> **Recorded data**
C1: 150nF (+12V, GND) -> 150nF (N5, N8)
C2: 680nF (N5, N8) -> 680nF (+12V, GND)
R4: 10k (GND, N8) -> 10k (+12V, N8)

* * *

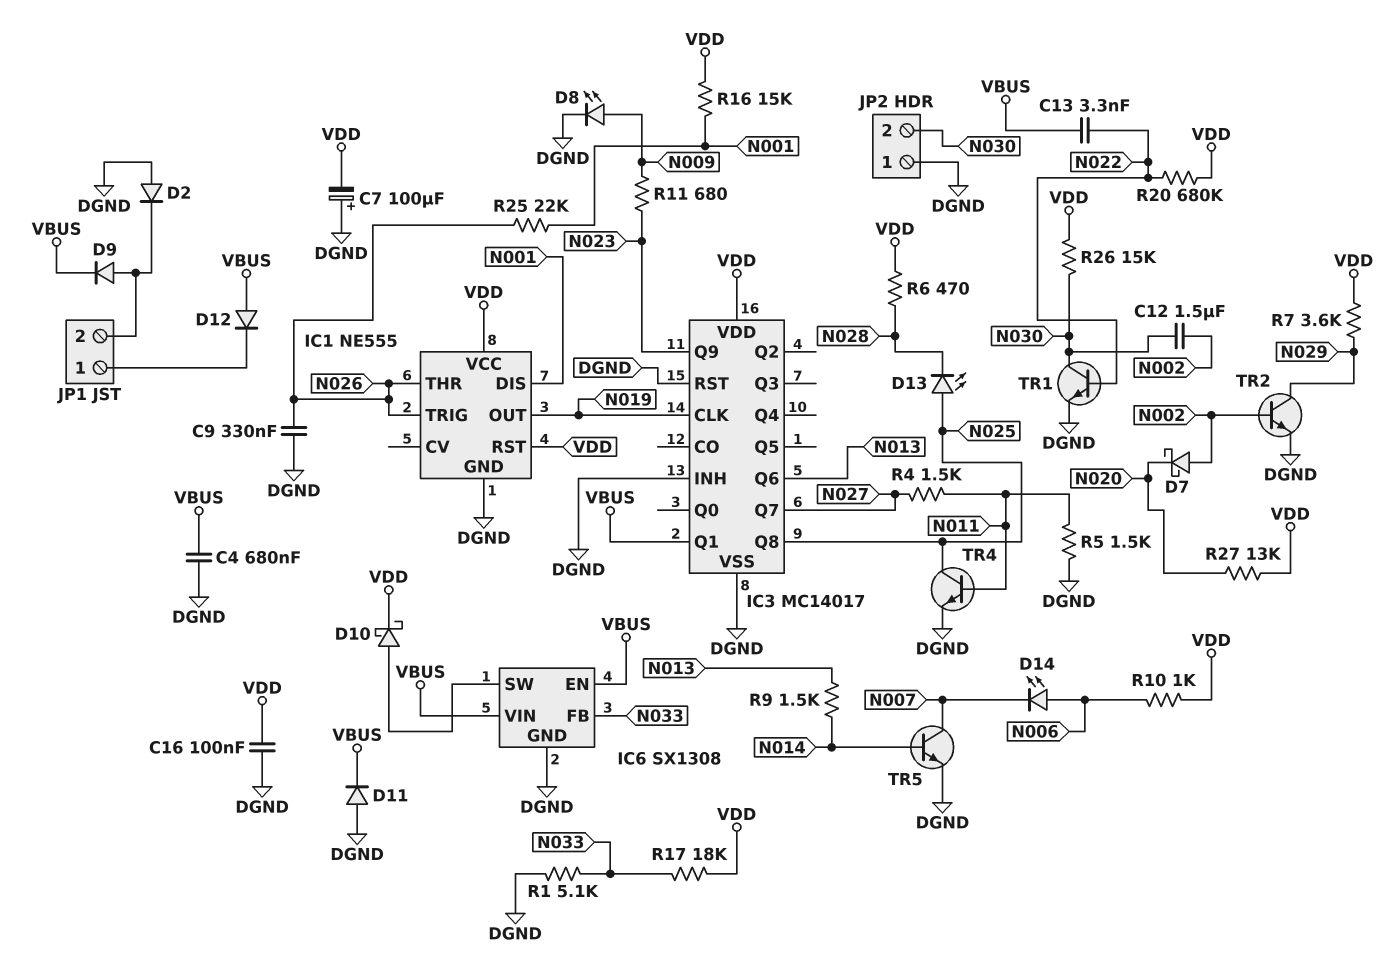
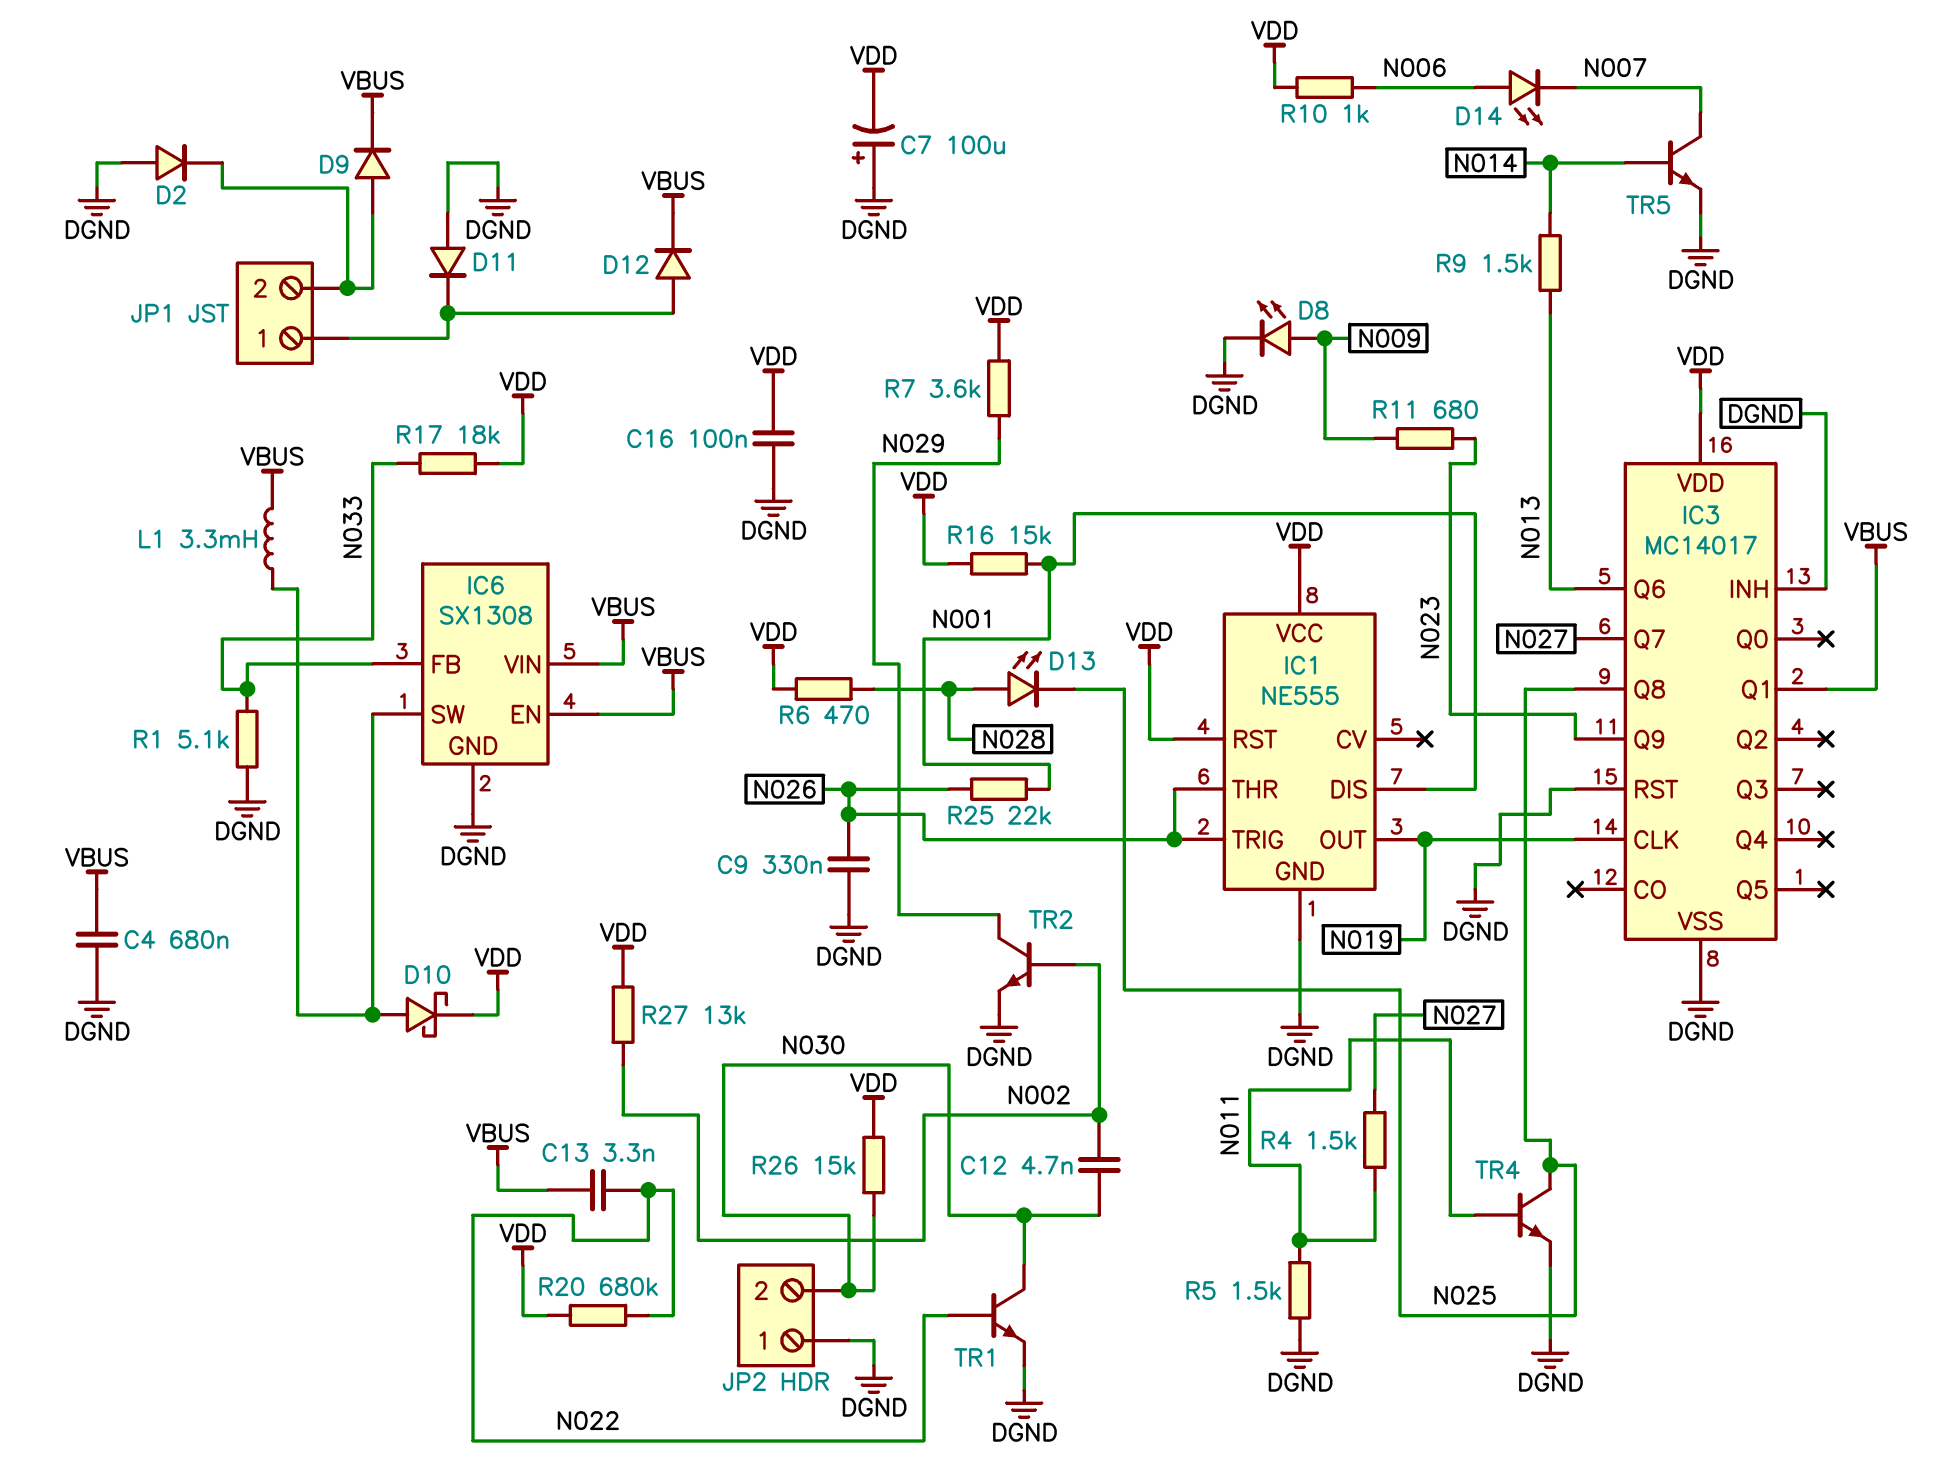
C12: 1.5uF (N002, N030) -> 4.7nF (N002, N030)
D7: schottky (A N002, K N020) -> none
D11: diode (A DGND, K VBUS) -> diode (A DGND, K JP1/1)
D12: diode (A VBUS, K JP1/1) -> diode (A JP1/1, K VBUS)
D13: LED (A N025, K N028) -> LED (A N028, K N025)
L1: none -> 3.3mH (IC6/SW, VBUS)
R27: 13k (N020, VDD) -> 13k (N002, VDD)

> **Exercise**
When you reach the line in the material above that holds "C1: 150nF (+12V, GND) -> 150nF (N5, N8)", begin reproducing lines exactly, and stop after the line that holds "R4: 10k (GND, N8) -> 10k (+12V, N8)".

> **Result**
C1: 150nF (+12V, GND) -> 150nF (N5, N8)
C2: 680nF (N5, N8) -> 680nF (+12V, GND)
R4: 10k (GND, N8) -> 10k (+12V, N8)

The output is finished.